● PROBLEM DESCRIPTION
Stop after the line holding "[(512,348),(495,367),(525,393),(541,375),(512,348)]". Repeat exactly every line before it in the records below, that line too, and leave out the pictures.

● INFORMATION SUPPLIED
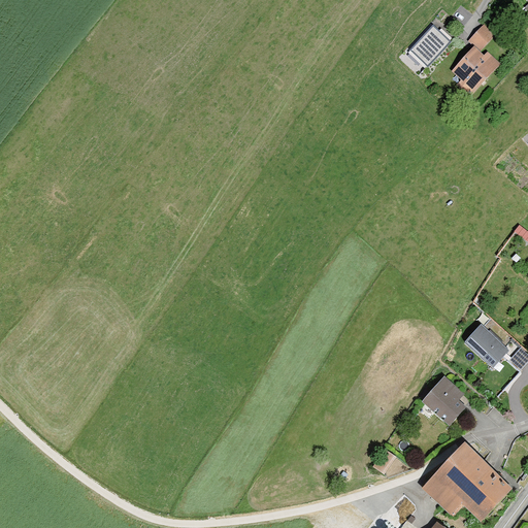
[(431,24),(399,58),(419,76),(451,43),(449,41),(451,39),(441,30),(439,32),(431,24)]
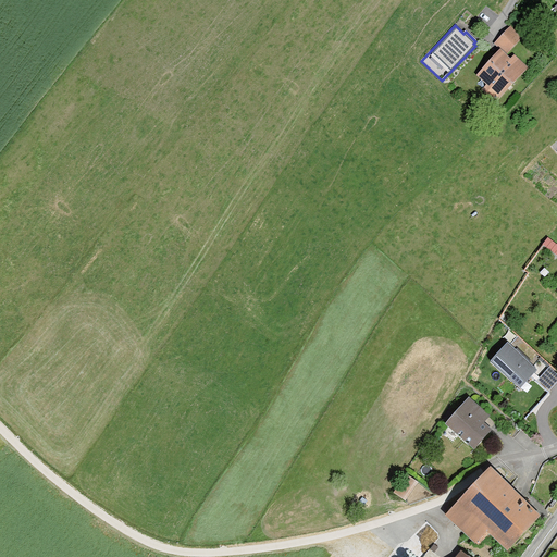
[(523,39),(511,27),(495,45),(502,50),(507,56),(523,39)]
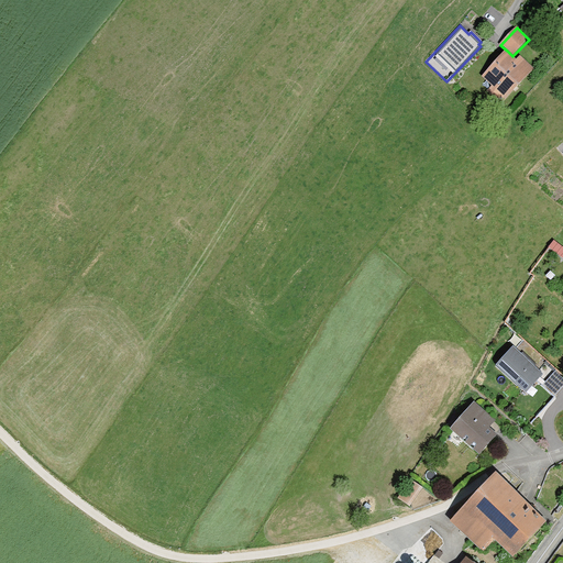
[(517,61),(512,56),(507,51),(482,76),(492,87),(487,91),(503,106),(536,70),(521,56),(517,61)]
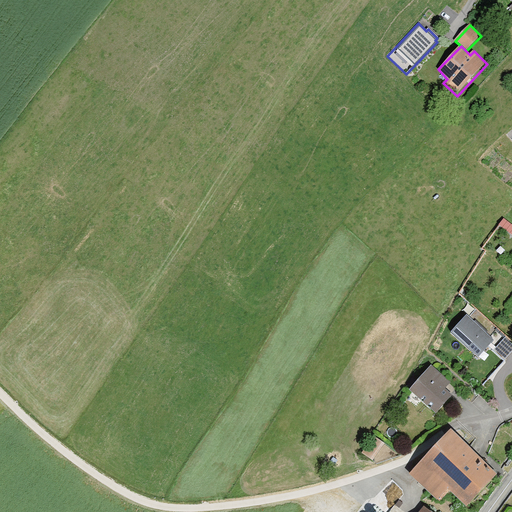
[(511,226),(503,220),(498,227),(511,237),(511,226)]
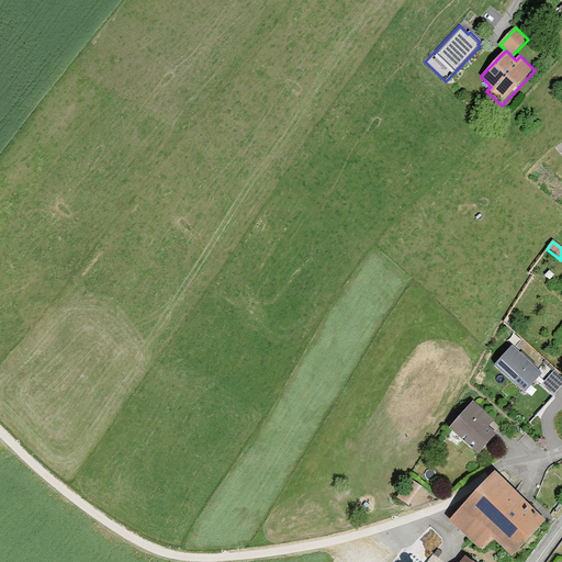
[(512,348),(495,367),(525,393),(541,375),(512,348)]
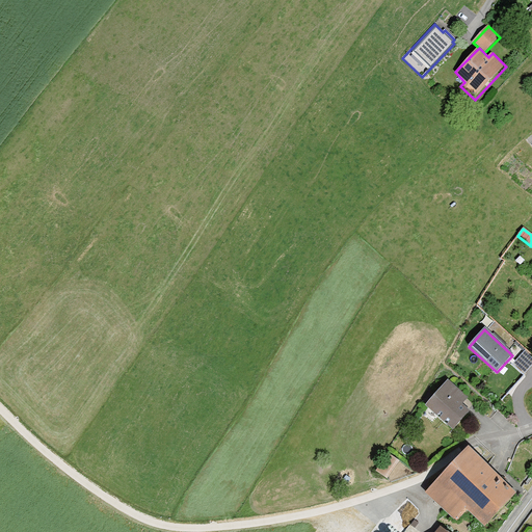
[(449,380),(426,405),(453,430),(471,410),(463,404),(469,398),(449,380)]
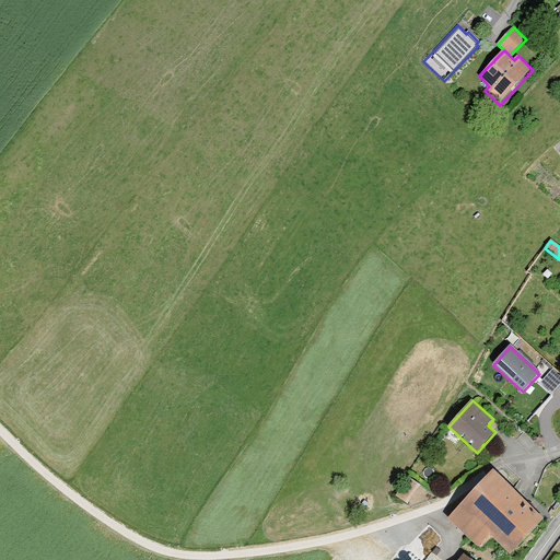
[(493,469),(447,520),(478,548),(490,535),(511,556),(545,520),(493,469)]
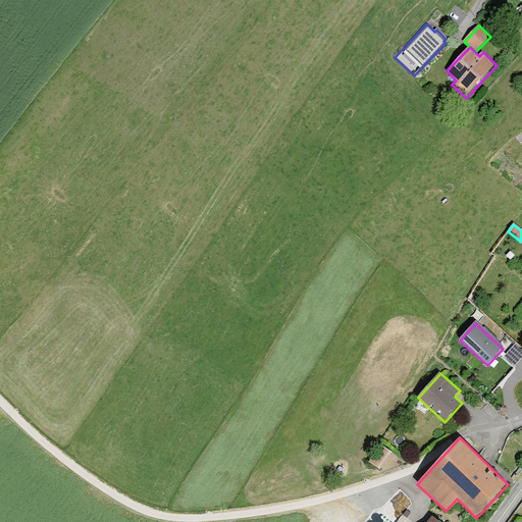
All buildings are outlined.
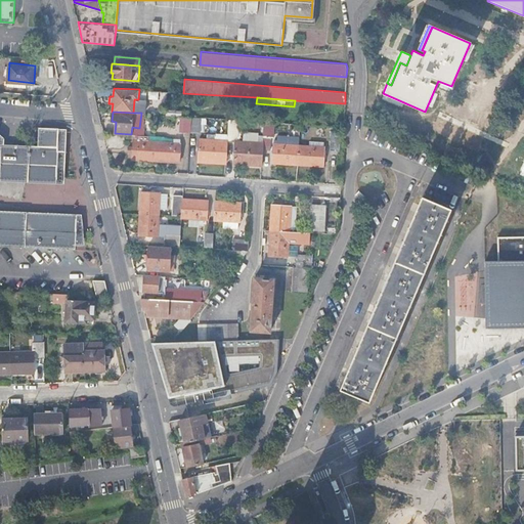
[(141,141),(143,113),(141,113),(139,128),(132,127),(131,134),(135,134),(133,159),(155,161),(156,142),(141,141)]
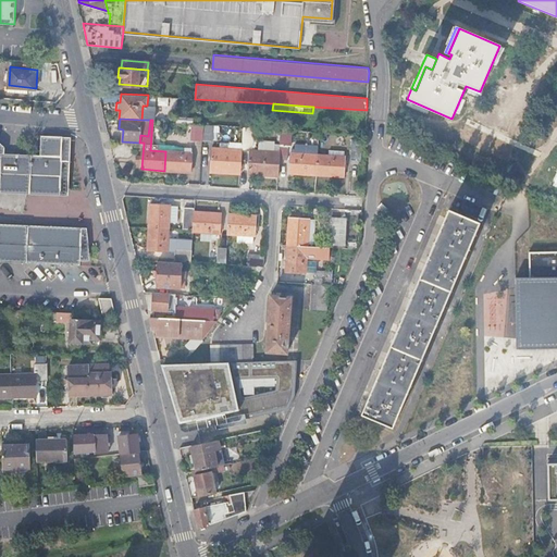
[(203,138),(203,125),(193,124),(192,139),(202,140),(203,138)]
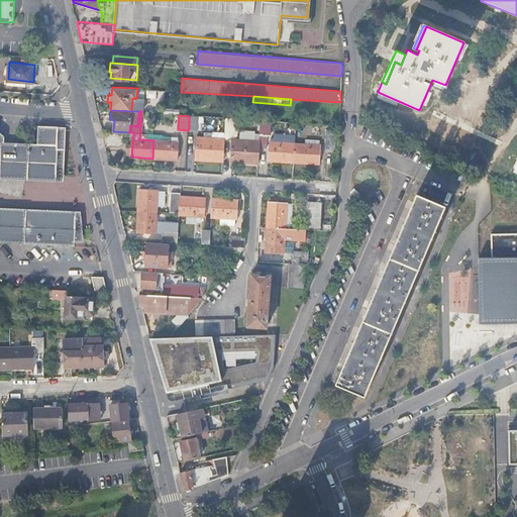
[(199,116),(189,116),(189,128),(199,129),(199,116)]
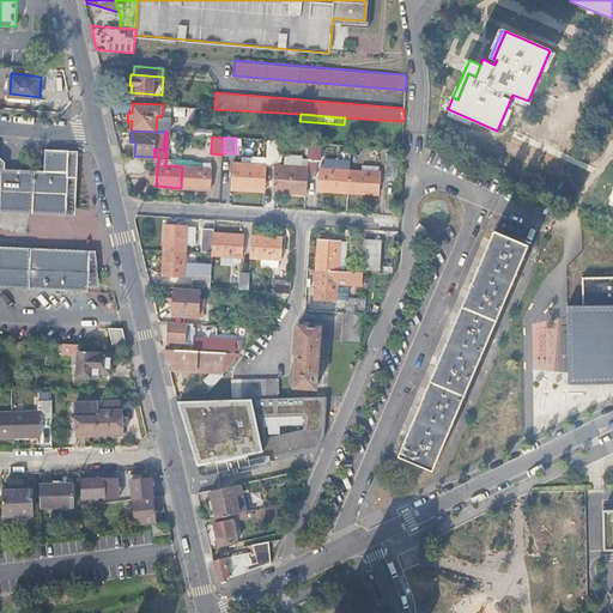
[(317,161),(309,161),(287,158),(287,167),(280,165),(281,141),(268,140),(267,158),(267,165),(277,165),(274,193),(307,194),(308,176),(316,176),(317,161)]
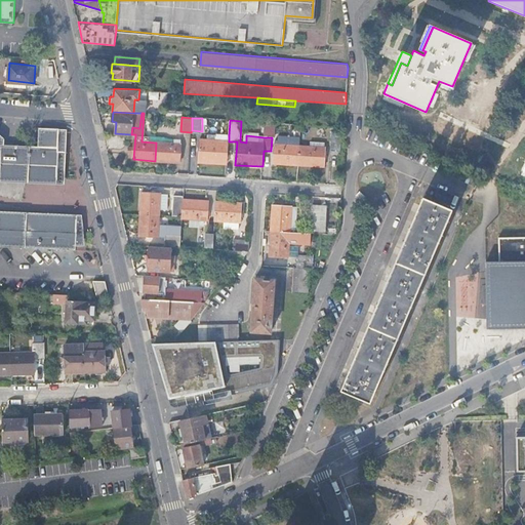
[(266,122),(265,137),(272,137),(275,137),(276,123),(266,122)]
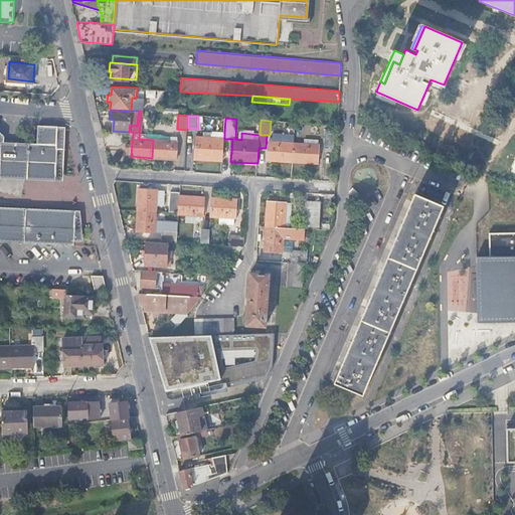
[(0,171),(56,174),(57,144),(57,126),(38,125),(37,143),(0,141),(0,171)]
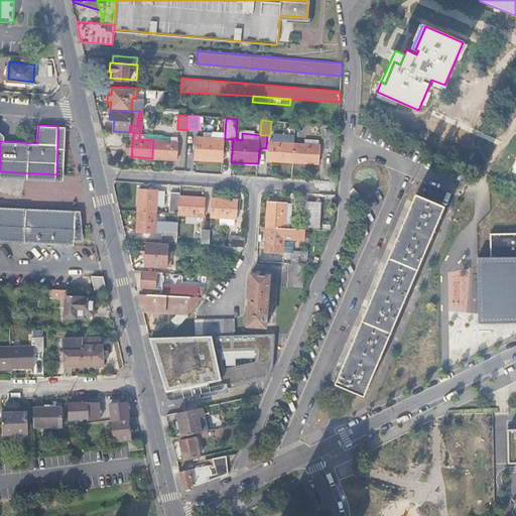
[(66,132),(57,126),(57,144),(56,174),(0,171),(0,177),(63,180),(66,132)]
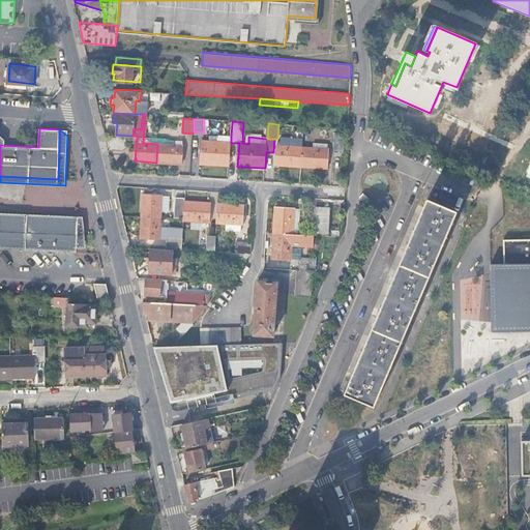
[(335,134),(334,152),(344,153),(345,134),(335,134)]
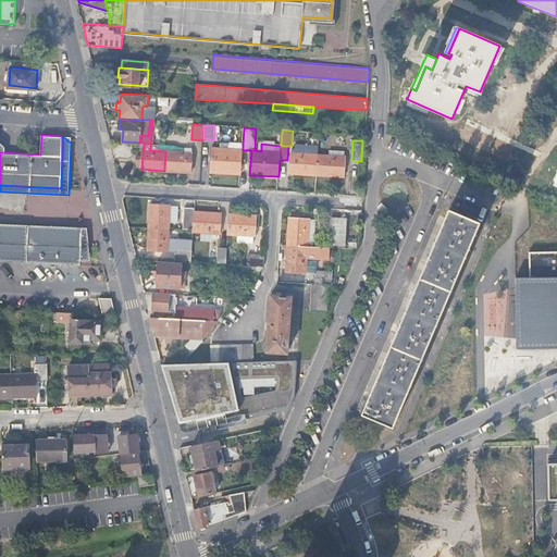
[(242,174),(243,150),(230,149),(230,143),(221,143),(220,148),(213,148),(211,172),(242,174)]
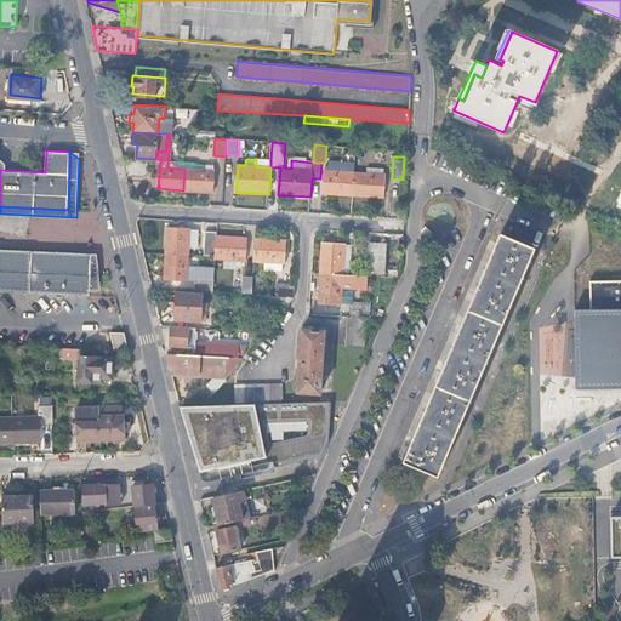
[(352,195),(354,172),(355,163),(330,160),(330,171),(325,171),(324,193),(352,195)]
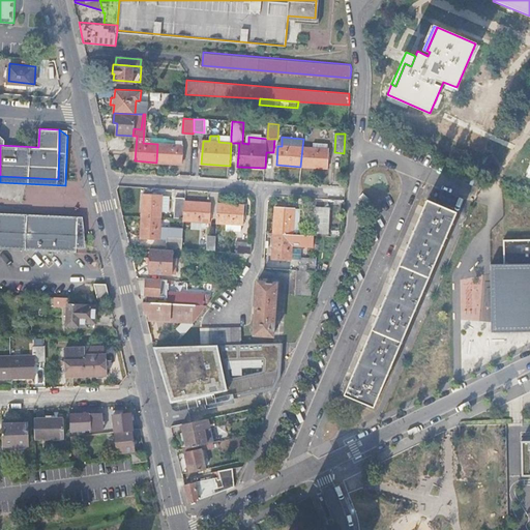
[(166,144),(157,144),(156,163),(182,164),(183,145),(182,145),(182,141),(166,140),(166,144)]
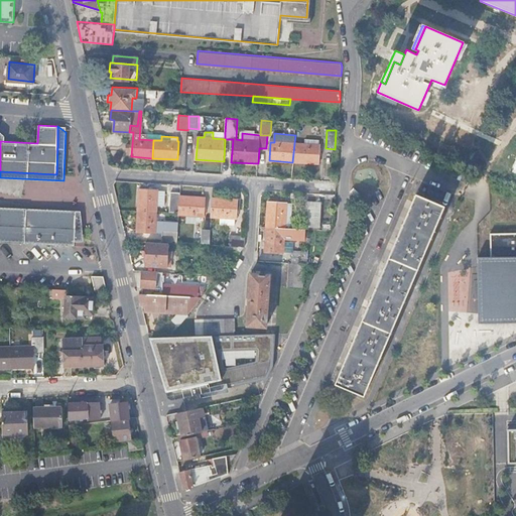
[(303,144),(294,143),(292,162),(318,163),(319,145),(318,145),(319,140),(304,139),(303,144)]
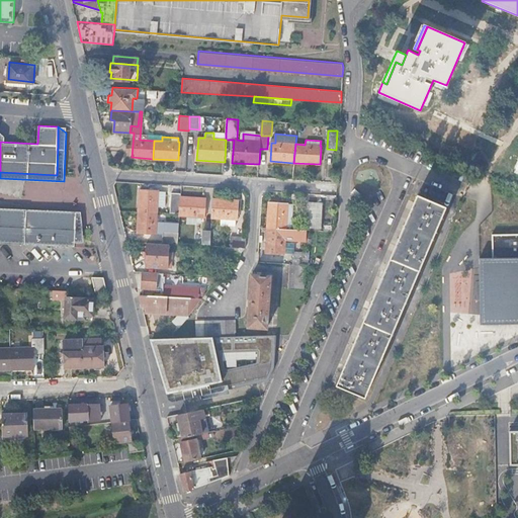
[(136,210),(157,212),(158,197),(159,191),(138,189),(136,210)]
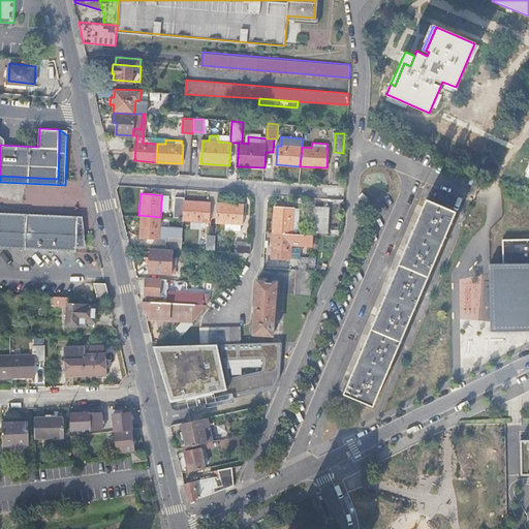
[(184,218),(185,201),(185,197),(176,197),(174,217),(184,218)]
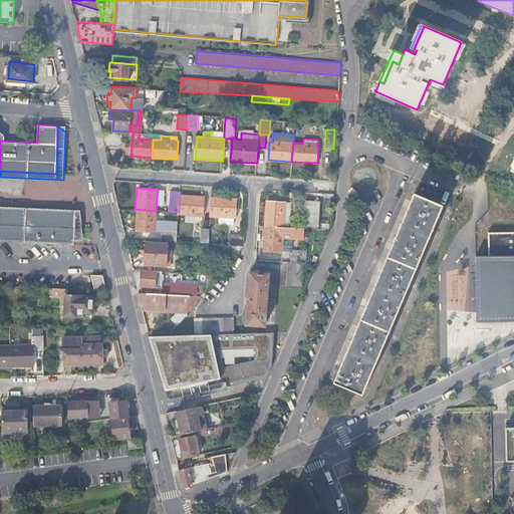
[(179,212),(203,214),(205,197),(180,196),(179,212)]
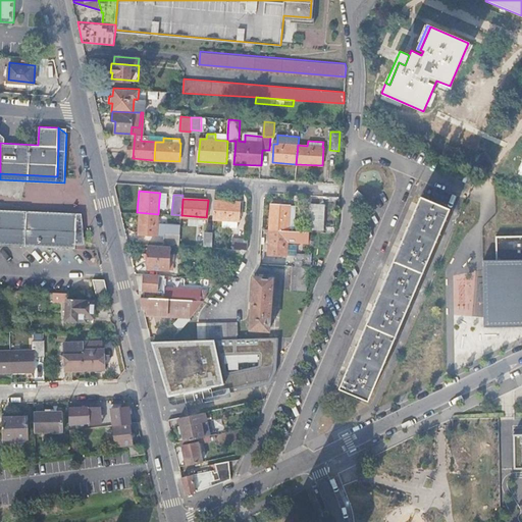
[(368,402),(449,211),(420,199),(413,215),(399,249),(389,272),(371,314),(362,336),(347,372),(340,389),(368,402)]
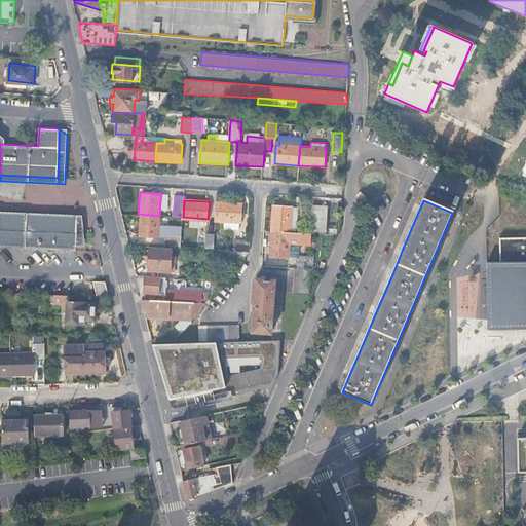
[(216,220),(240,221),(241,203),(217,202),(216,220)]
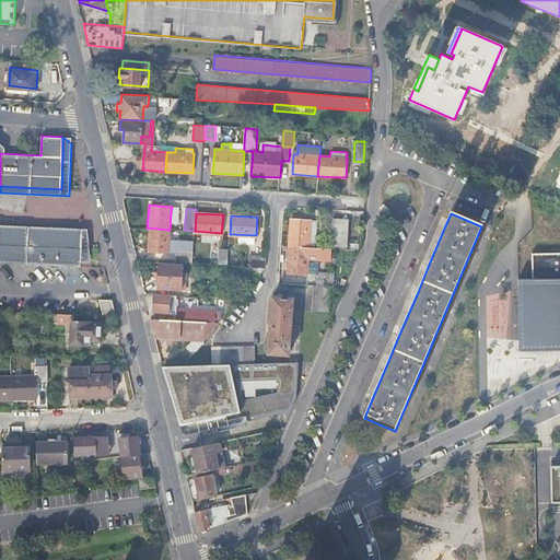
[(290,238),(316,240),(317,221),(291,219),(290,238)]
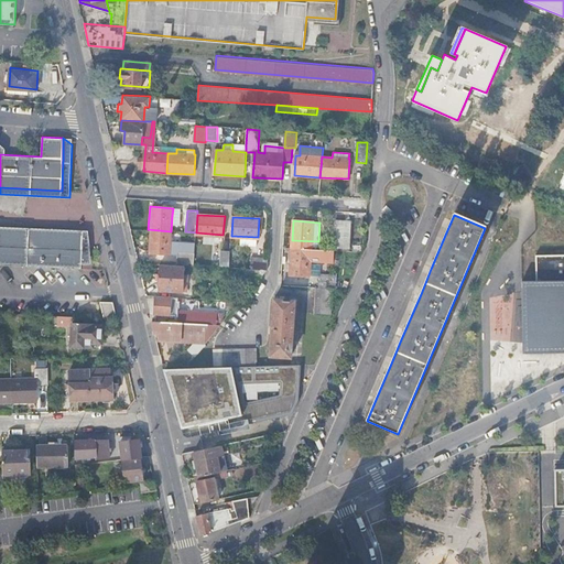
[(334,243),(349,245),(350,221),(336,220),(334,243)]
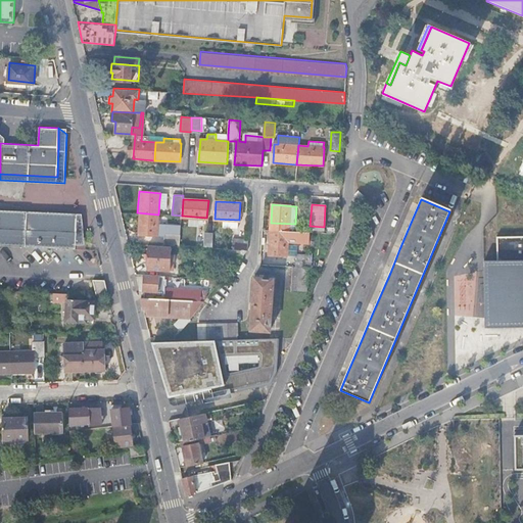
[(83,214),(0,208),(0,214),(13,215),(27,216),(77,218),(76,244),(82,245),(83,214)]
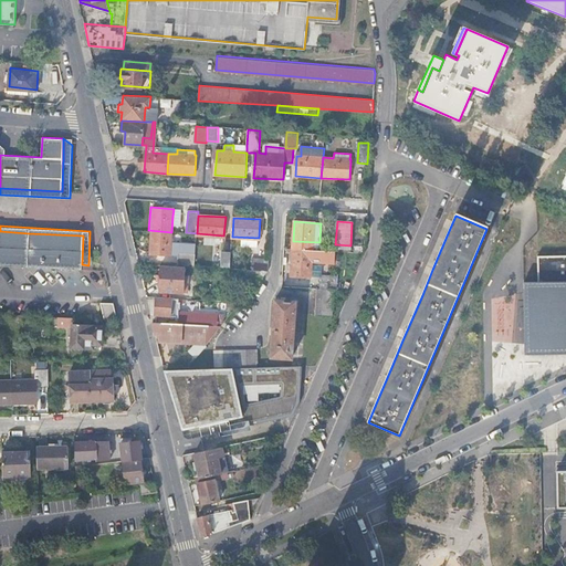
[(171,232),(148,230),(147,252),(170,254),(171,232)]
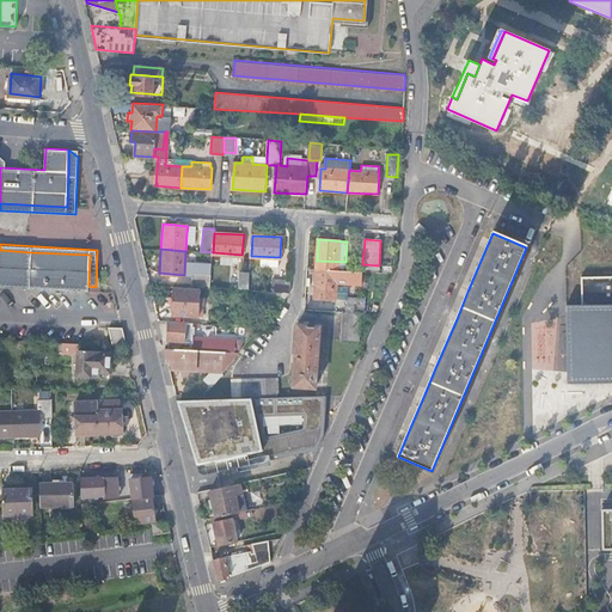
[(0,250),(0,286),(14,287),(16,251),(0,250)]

● EXPECTED ANSWER
[(431,24),(399,58),(419,76),(451,43),(449,41),(451,39),(441,30),(439,32),(431,24)]
[(523,39),(511,27),(495,45),(502,50),(507,56),(523,39)]
[(517,61),(512,56),(507,51),(482,76),(492,87),(487,91),(503,106),(536,70),(521,56),(517,61)]
[(511,226),(503,220),(498,227),(511,237),(511,226)]
[(512,348),(495,367),(525,393),(541,375),(512,348)]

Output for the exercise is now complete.